— Task directions —
From the line containing "camera: 25 degrees left, 10 degrees down" down to the line containing "(571, 320) = (664, 279): turquoise" in the records below, reproduce every line exactly, ends included, and omit all others.

— Data —

===

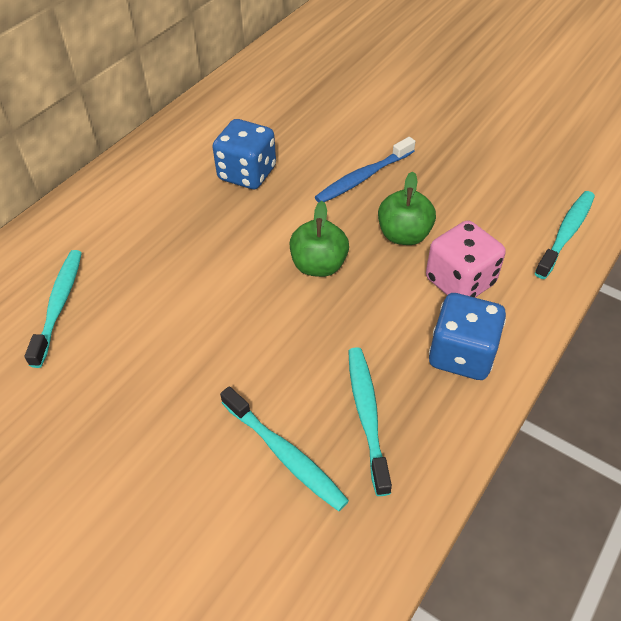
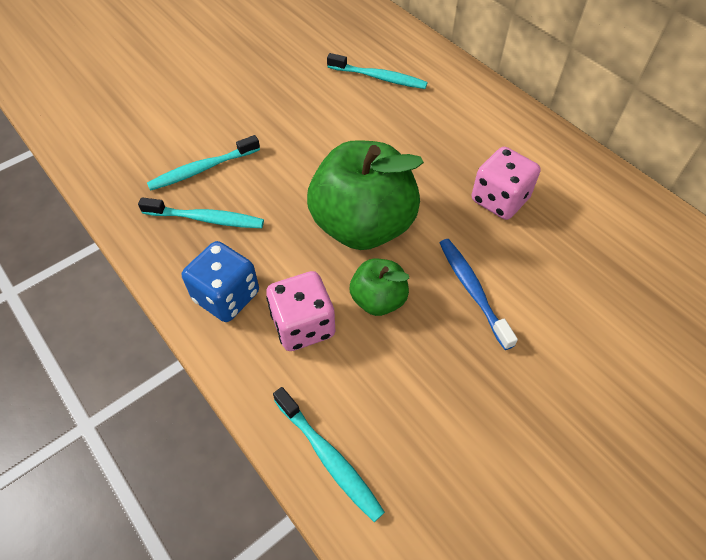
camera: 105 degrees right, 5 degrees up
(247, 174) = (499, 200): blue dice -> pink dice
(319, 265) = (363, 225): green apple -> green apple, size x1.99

===

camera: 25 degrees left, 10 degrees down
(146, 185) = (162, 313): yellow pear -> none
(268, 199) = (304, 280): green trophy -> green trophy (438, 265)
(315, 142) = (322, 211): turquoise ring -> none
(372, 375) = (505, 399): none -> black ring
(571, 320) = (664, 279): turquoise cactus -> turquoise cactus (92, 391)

===

— Task output —
camera: 25 degrees left, 10 degrees down
(146, 185) = (162, 313): yellow pear -> none
(268, 199) = (304, 280): green trophy -> green trophy (438, 265)
(315, 142) = (322, 211): turquoise ring -> none
(372, 375) = (505, 399): none -> black ring
(571, 320) = (664, 279): turquoise cactus -> turquoise cactus (92, 391)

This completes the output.